Directions:
An exact reproduction of the records is required. Images must be left out.

[Coordinate-based change listings]
***
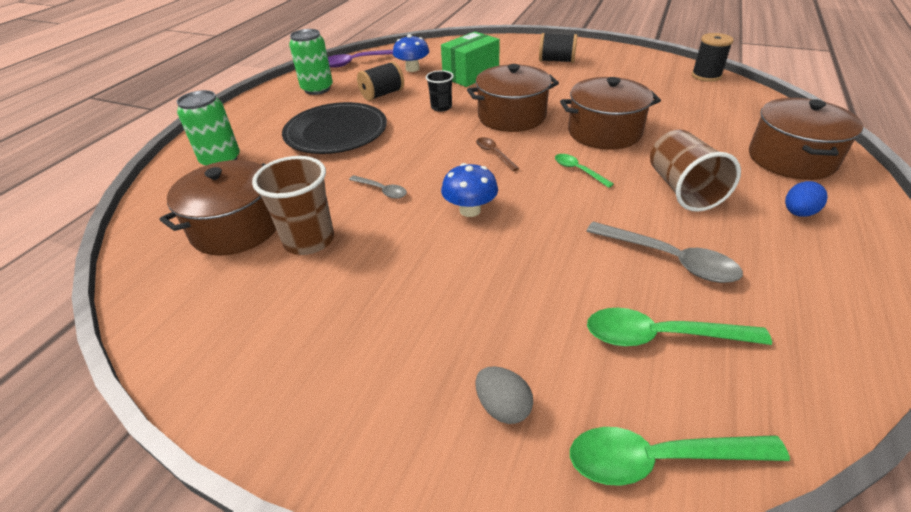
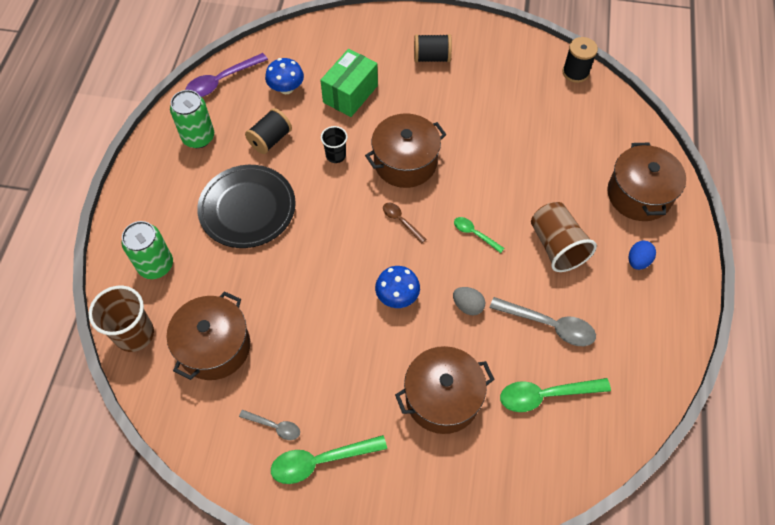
camera: 15 degrees left, 20 degrees up
brown cup [252,156,334,255] -> brown cup moved to [89,286,154,352]
grey spoon [349,175,407,199] -> grey spoon moved to [239,409,300,440]
grey egg [475,366,533,424] -> grey egg moved to [453,287,486,315]
brown pot [560,77,661,150] -> brown pot moved to [395,346,495,434]
green spoon [570,427,790,486] -> green spoon moved to [271,435,387,484]

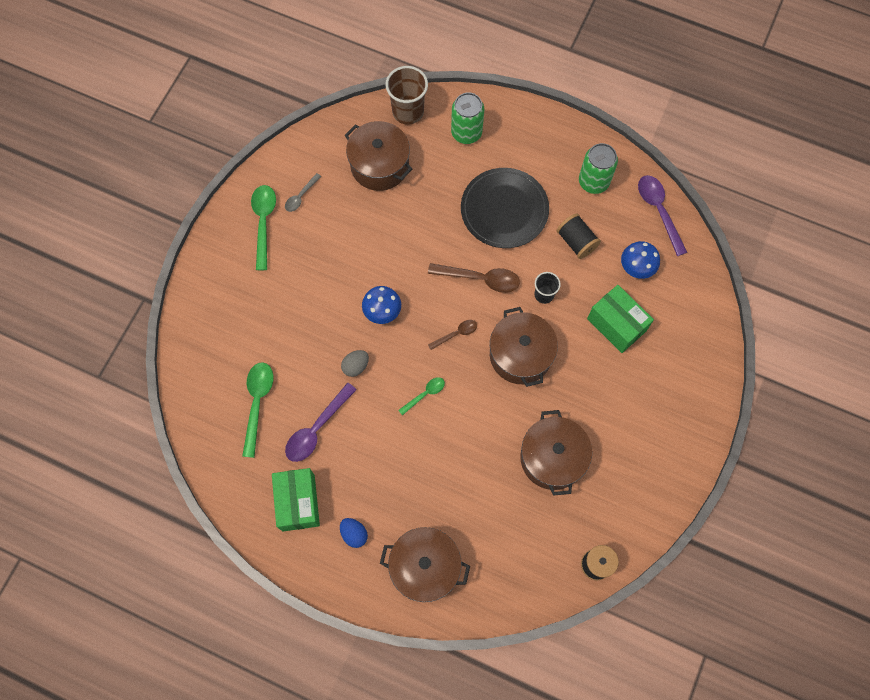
camera: 105 degrees right, 10 degrees up
brown pot [395,346,495,434] -> brown pot moved to [520,410,592,496]
black spool [414,34,452,62] -> none
grey spoon [490,297,596,346] -> purple spoon [285,383,357,462]
brown cup [531,202,597,272] -> none
none -> green box [272,468,320,531]
none -> brown spoon [428,263,520,293]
***
Task result:
camera: 15 degrees left, 20 degrees up
brown cup [252,156,334,255] -> brown cup moved to [89,286,154,352]
grey spoon [349,175,407,199] -> grey spoon moved to [239,409,300,440]
grey egg [475,366,533,424] -> grey egg moved to [453,287,486,315]
brown pot [560,77,661,150] -> brown pot moved to [395,346,495,434]
green spoon [570,427,790,486] -> green spoon moved to [271,435,387,484]

camera: 105 degrees right, 10 degrees up
brown pot [395,346,495,434] -> brown pot moved to [520,410,592,496]
black spool [414,34,452,62] -> none
grey spoon [490,297,596,346] -> purple spoon [285,383,357,462]
brown cup [531,202,597,272] -> none
none -> green box [272,468,320,531]
none -> brown spoon [428,263,520,293]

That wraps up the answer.